### Exercise brief
Transcribe, exactly and in full, every record shown below, while omitting its images.

### Before-and-after scene images
═══
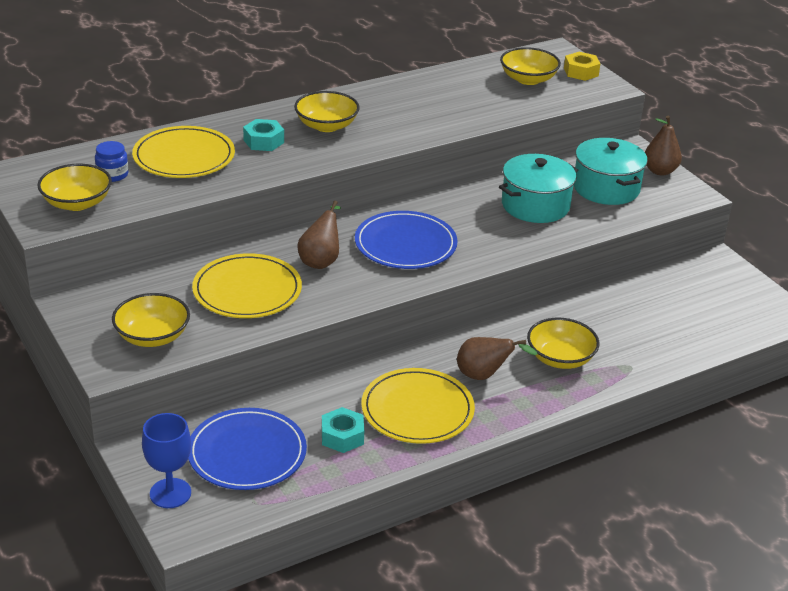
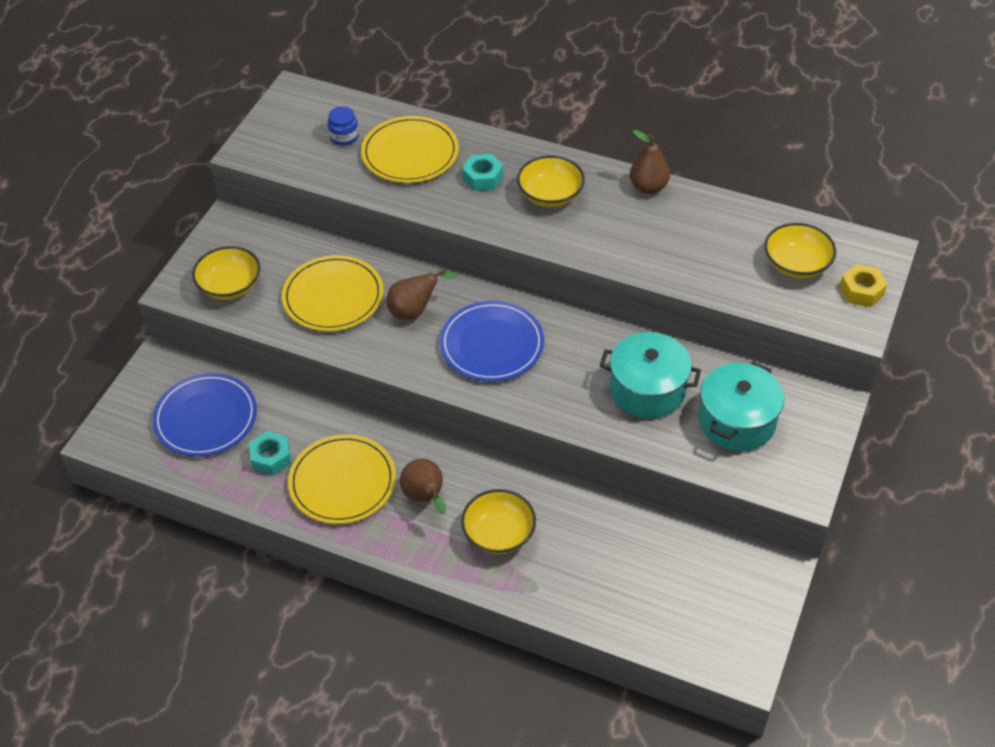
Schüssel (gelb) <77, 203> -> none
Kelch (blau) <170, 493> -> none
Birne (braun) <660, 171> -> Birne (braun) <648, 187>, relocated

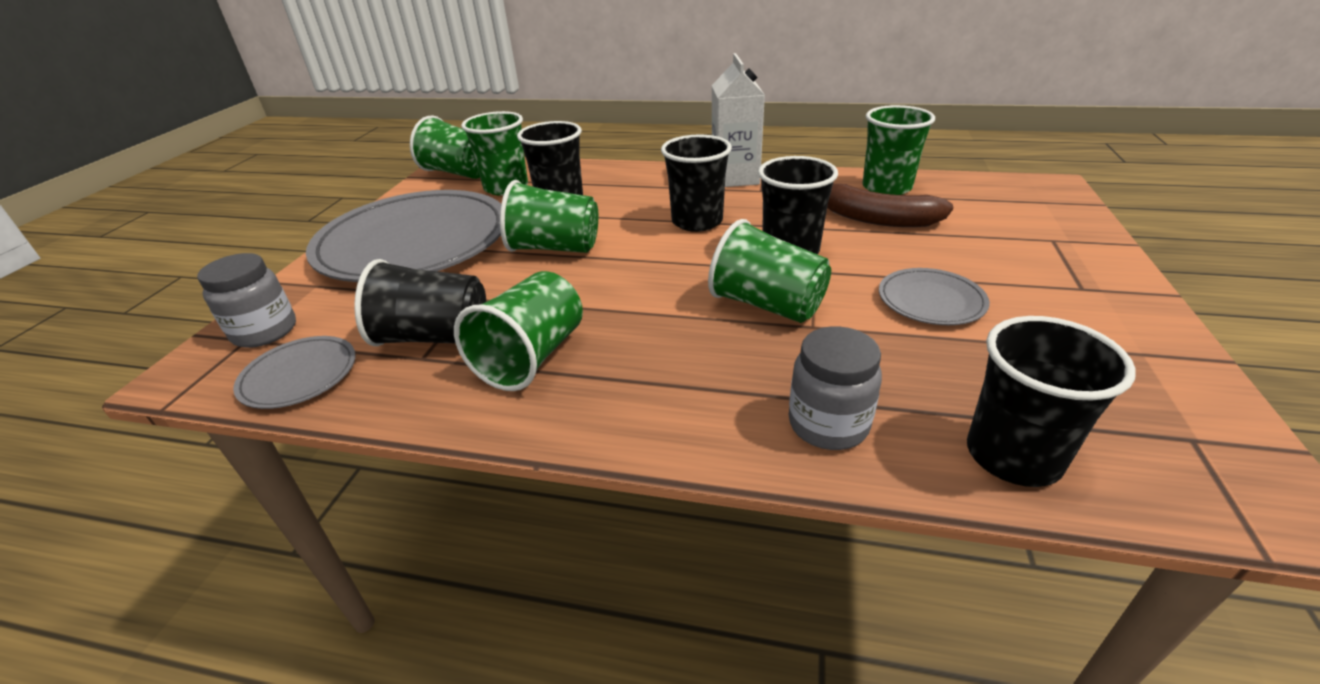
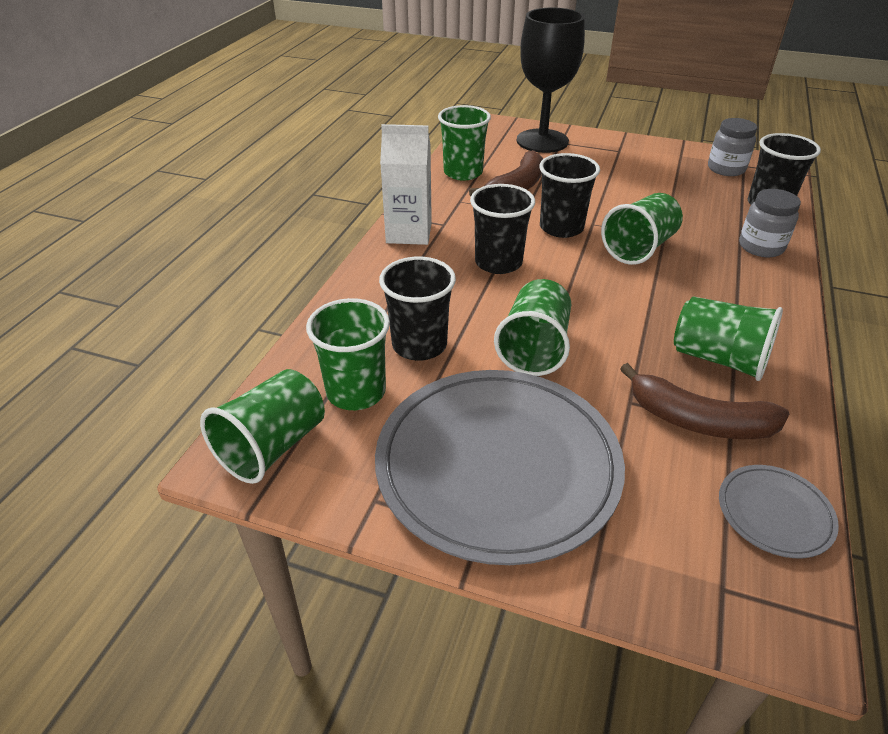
Teller (grau) <931, 300> -> none
none -> Kelch (schwarz) <542, 141>
Einmachglas (grau) <265, 331> -> Einmachglas (grau) <726, 169>, relocated
Becher (schwarz) <434, 337> -> Banane (braun) <698, 420>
═══
### Answer section
Schüssel (gelb) <77, 203> -> none
Kelch (blau) <170, 493> -> none
Birne (braun) <660, 171> -> Birne (braun) <648, 187>, relocated

Teller (grau) <931, 300> -> none
none -> Kelch (schwarz) <542, 141>
Einmachglas (grau) <265, 331> -> Einmachglas (grau) <726, 169>, relocated
Becher (schwarz) <434, 337> -> Banane (braun) <698, 420>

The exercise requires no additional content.